= YOUR ASSIGNMENT =
In the records below, count every line that contains the word "left" and report only the total.

(Items listed in a dataset)
# # # # #
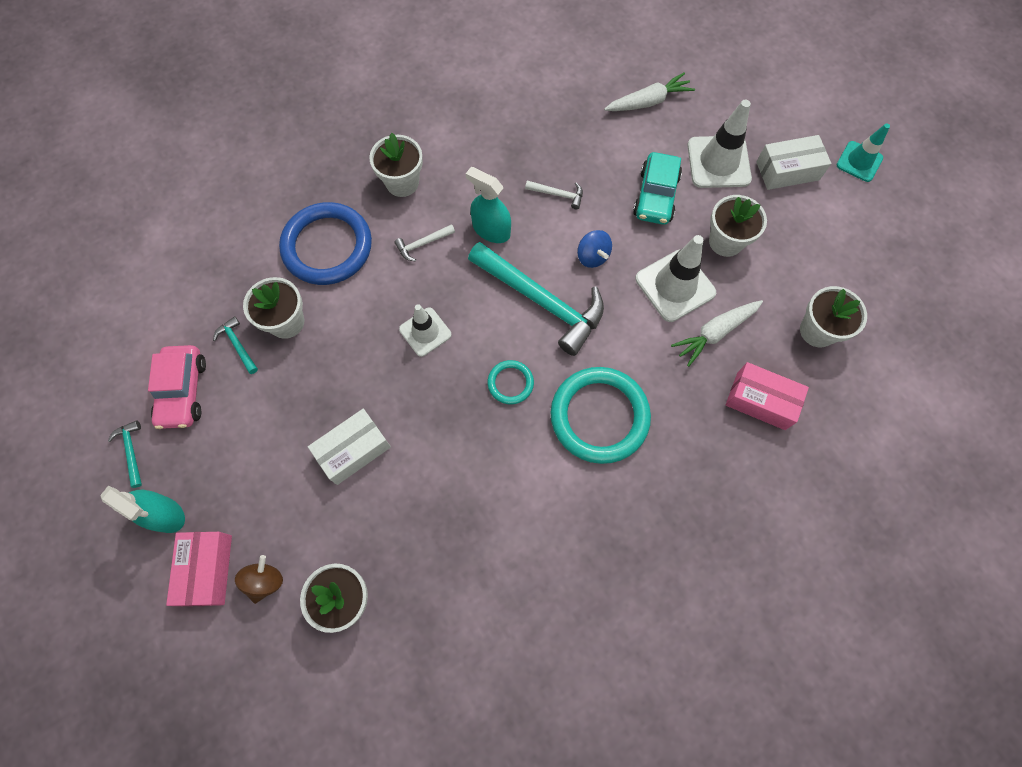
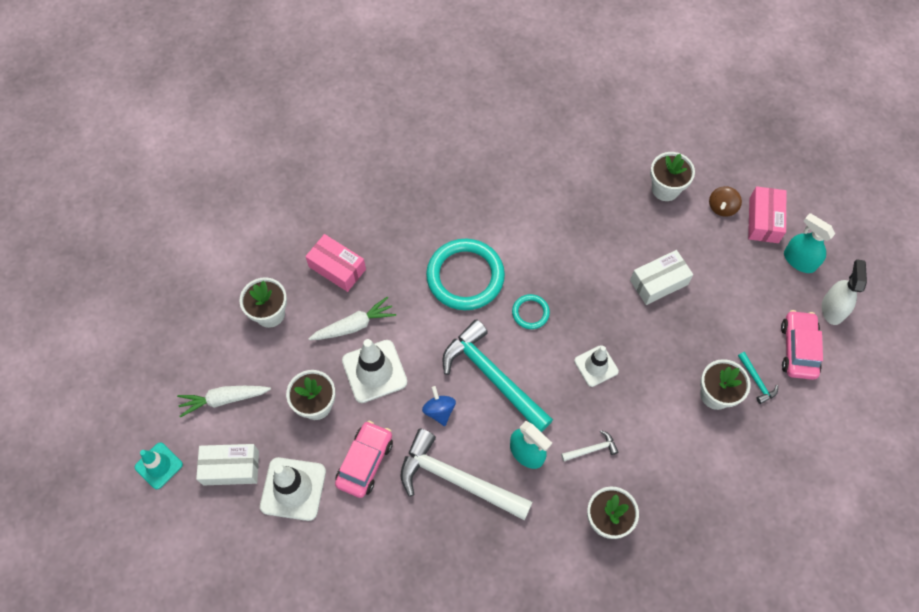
camera: 170 degrees left, 5 degrees down
(131, 451) = (832, 309): turquoise hammer -> white spray bottle
(327, 246) = (680, 462): blue ring -> none
(557, 194) = (457, 480): white hammer -> white hammer, size x2.40
(648, 102) = (339, 575): white carrot -> white carrot (224, 399)
(655, 196) = (365, 462): turquoise car -> pink car

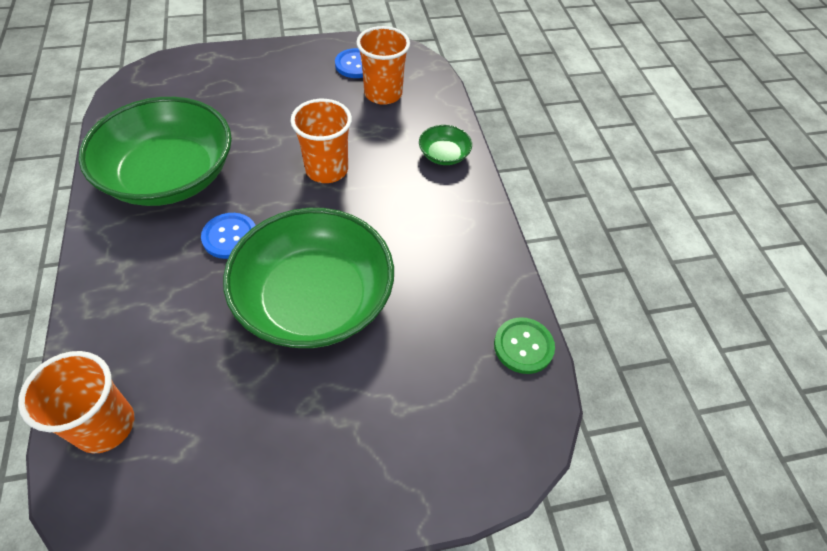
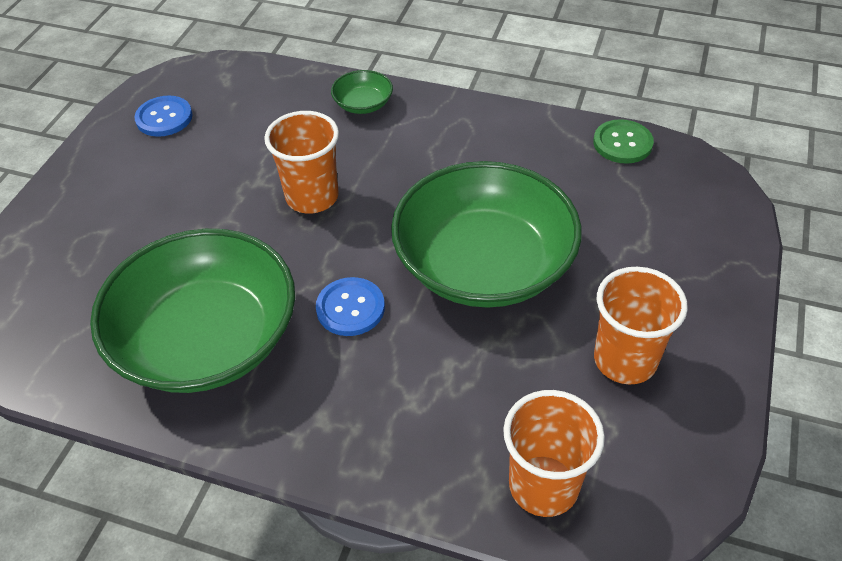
camera: 55 degrees left, 5 degrees down
(383, 94) = (233, 114): orange cup -> orange cup (625, 360)

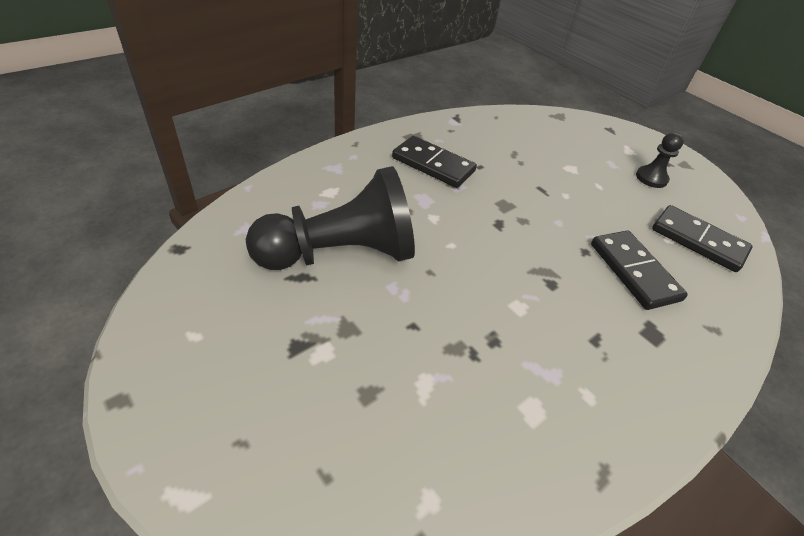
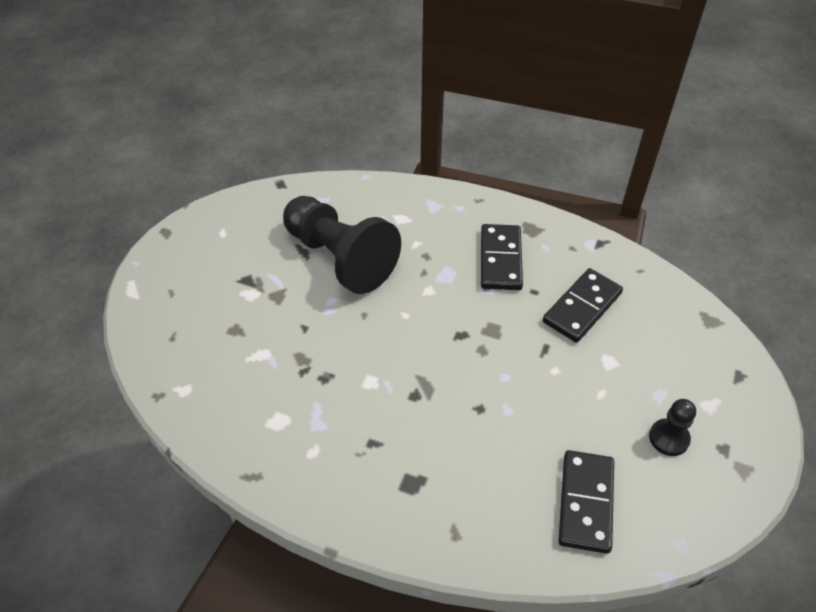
camera: 65 degrees right, 5 degrees up
(634, 271) = (483, 453): black domino -> black domino (582, 307)

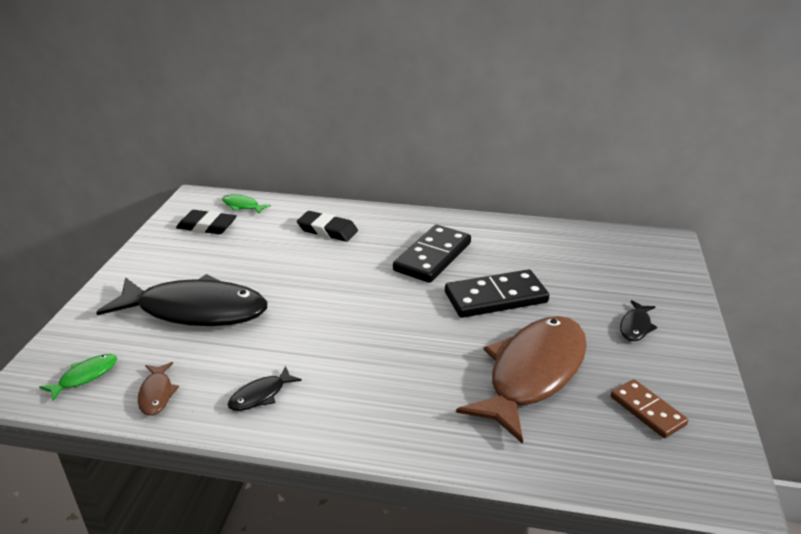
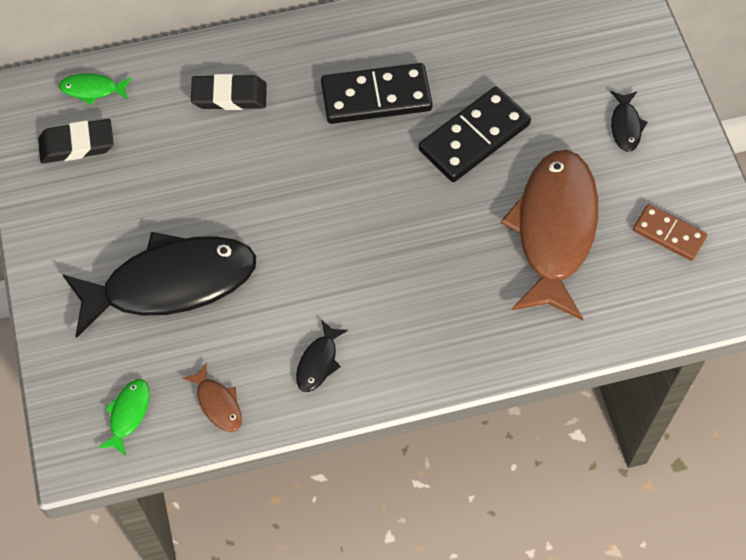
camera: 25 degrees left, 30 degrees up
(432, 257) = (376, 96): black domino -> black domino turned 75 degrees clockwise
# # # # #
= ANSWER TO THIS PROBLEM =
3